WORK INSTRUCTION:
Of the records that follow, copy only the lines from the line containing "J3 pin 3: GND -> +5V" to the line containing "U2 pin OB: SIG5 -> SIG6", both included, exactly as written.
#### GIVEN RECORDS ####
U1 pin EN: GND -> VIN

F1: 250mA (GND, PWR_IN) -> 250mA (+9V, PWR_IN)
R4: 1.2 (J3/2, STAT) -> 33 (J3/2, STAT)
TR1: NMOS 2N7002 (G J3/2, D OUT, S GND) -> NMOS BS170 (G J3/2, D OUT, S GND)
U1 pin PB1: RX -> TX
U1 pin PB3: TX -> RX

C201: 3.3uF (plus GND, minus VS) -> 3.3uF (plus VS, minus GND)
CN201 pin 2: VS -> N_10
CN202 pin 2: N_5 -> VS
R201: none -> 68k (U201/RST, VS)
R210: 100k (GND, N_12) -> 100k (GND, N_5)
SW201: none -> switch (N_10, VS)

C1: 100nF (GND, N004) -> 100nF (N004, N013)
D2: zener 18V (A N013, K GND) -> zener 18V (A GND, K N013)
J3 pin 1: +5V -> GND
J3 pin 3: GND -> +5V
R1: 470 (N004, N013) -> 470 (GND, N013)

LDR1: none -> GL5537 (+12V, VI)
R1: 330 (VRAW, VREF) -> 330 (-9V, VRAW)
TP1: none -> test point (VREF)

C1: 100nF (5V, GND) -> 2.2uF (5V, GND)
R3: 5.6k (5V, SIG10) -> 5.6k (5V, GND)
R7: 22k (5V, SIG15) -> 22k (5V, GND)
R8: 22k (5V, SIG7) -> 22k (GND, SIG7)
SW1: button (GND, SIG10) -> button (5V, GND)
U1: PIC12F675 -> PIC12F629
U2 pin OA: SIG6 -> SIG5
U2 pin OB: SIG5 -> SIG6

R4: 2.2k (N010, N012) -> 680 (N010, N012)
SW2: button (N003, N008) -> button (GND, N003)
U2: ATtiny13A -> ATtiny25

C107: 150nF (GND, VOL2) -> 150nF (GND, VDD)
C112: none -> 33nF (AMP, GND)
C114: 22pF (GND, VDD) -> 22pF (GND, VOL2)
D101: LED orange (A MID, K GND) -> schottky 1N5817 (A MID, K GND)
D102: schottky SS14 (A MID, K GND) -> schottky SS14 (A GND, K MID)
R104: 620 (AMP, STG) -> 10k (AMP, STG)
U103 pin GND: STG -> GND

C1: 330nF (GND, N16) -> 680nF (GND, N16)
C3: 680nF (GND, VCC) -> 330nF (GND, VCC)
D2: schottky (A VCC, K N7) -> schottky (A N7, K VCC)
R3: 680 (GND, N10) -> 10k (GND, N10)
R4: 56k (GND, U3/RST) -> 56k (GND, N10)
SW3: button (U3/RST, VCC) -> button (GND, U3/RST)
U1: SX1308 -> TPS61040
####
SOLVED EXERCISE:
J3 pin 3: GND -> +5V
R1: 470 (N004, N013) -> 470 (GND, N013)

LDR1: none -> GL5537 (+12V, VI)
R1: 330 (VRAW, VREF) -> 330 (-9V, VRAW)
TP1: none -> test point (VREF)

C1: 100nF (5V, GND) -> 2.2uF (5V, GND)
R3: 5.6k (5V, SIG10) -> 5.6k (5V, GND)
R7: 22k (5V, SIG15) -> 22k (5V, GND)
R8: 22k (5V, SIG7) -> 22k (GND, SIG7)
SW1: button (GND, SIG10) -> button (5V, GND)
U1: PIC12F675 -> PIC12F629
U2 pin OA: SIG6 -> SIG5
U2 pin OB: SIG5 -> SIG6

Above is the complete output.